▼▼▼
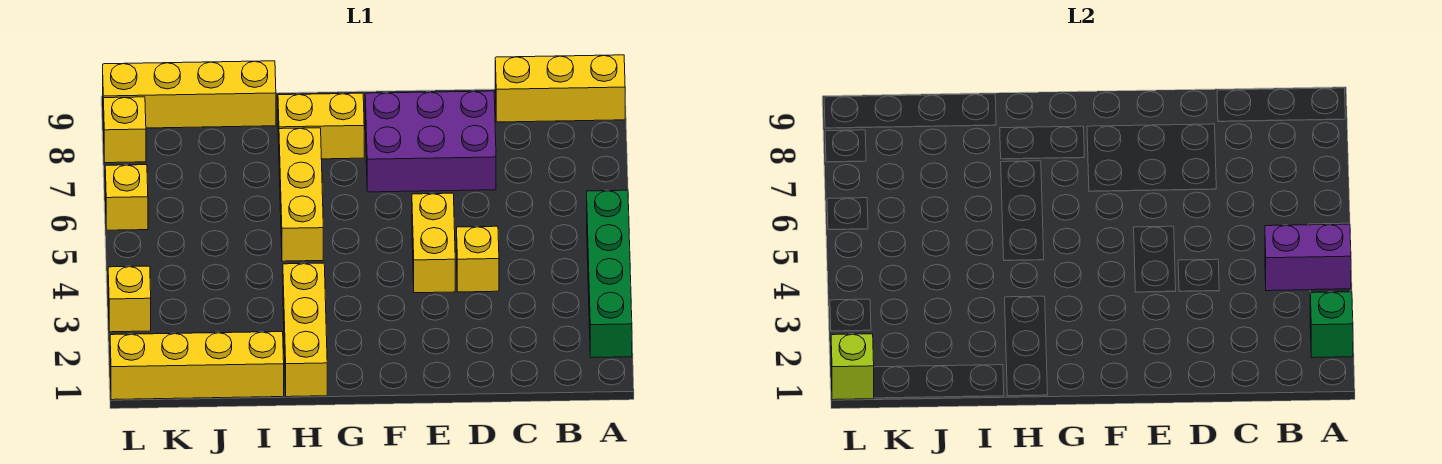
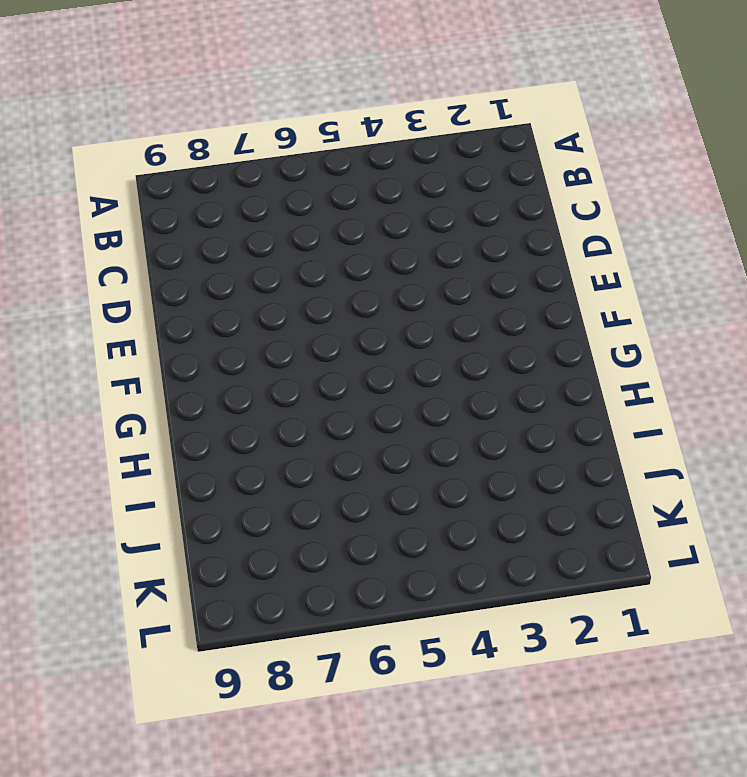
none -> green 1x4 brick [587,190,632,358]
none -> yellow 1x3 brick [495,55,625,122]
none -> yellow 1x1 brick [457,226,499,292]

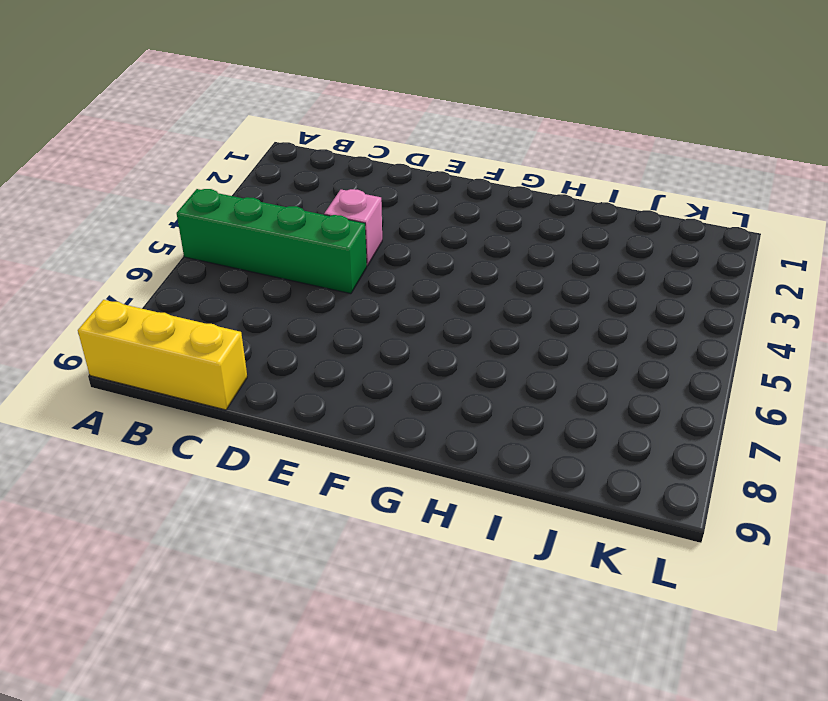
green 1x4 brick [177,189,367,294] -> green 1x4 brick turned to [587,190,632,358]
pink 1x1 brick [324,189,382,266] -> yellow 1x1 brick [457,226,499,292]
none -> purple 2x3 brick [365,91,496,192]
none -> yellow 1x2 brick [412,193,455,293]
none -> yellow 1x2 brick [278,93,364,159]

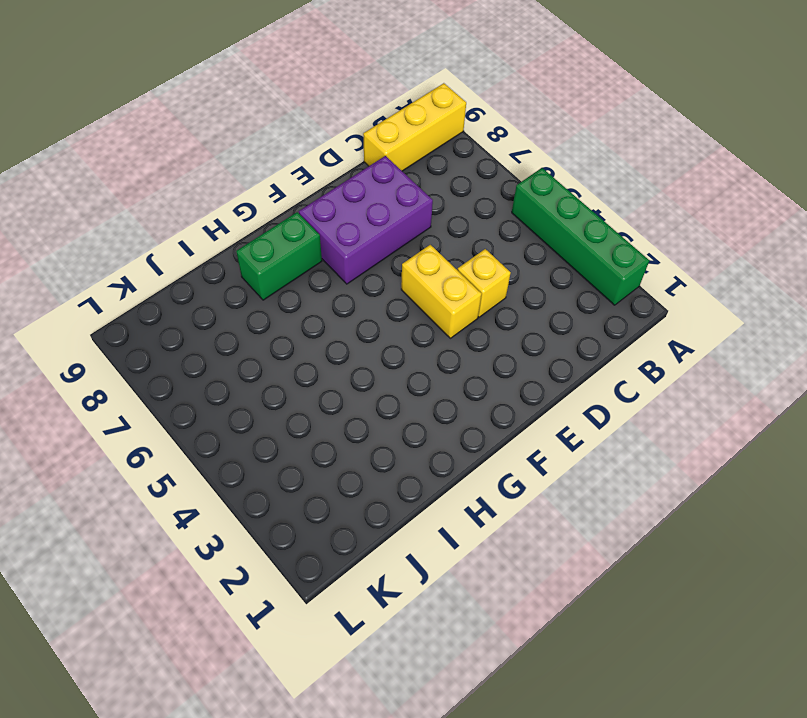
green 1x2 brick [236,212,322,300] -> yellow 1x2 brick [278,93,364,159]
none -> yellow 1x3 brick [283,263,327,397]
none -> yellow 1x3 brick [279,128,323,261]
none -> yellow 1x4 brick [110,332,284,400]

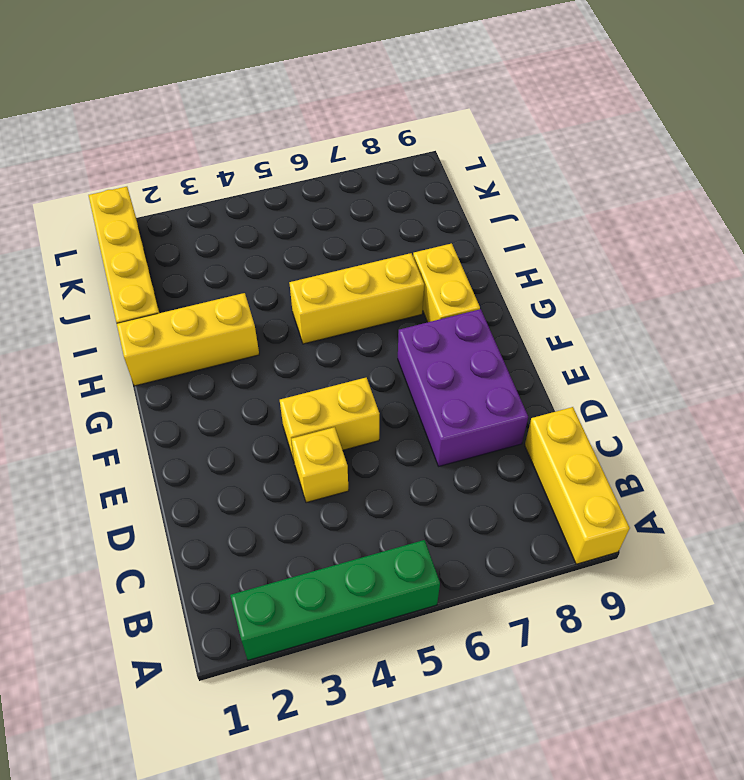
none -> yellow 1x4 brick [103,61,276,128]
none -> yellow 1x1 brick [108,266,151,332]
none -> yellow 1x1 brick [105,165,148,230]

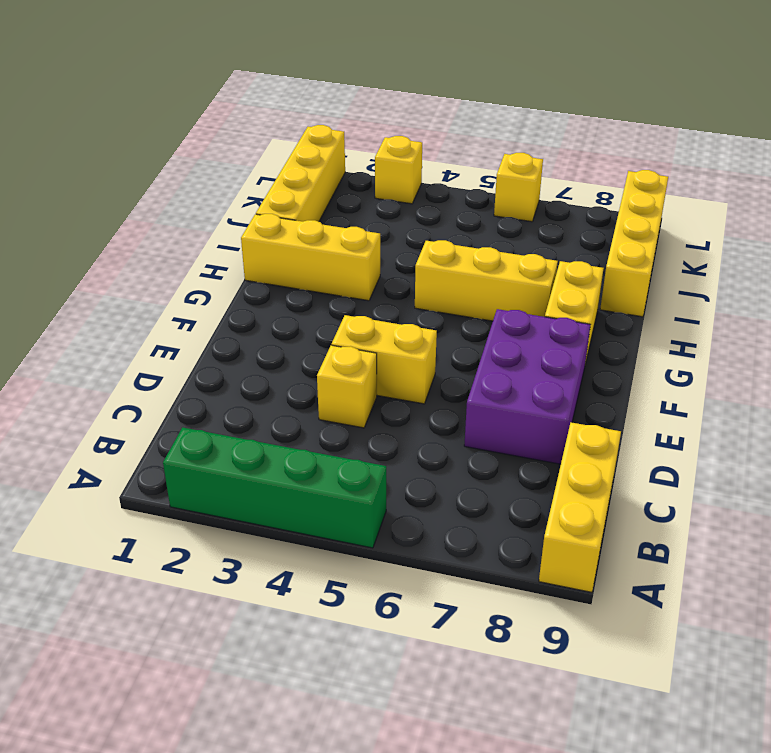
none -> yellow 1x1 brick [103,97,146,163]
none -> green 1x1 brick [1310,292,1353,358]
none -> purple 1x2 brick [1265,224,1351,291]

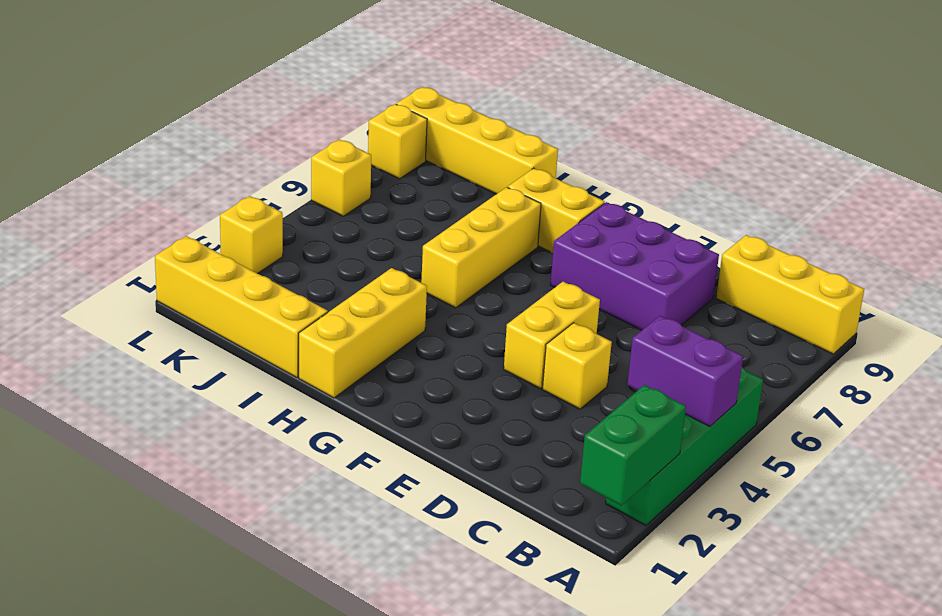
green 1x2 brick [580,385,686,506] -> green 1x1 brick [1310,292,1353,358]
none -> lime 1x1 brick [831,334,874,400]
▲▲▲
Produce an exact copy of the lines from the line containing "none -> yellow 1x1 brick [105,165,148,230]" to the end of the material, both ends included, and omit every picture.

none -> yellow 1x1 brick [105,165,148,230]

none -> yellow 1x1 brick [103,97,146,163]
none -> green 1x1 brick [1310,292,1353,358]
none -> purple 1x2 brick [1265,224,1351,291]

green 1x2 brick [580,385,686,506] -> green 1x1 brick [1310,292,1353,358]
none -> lime 1x1 brick [831,334,874,400]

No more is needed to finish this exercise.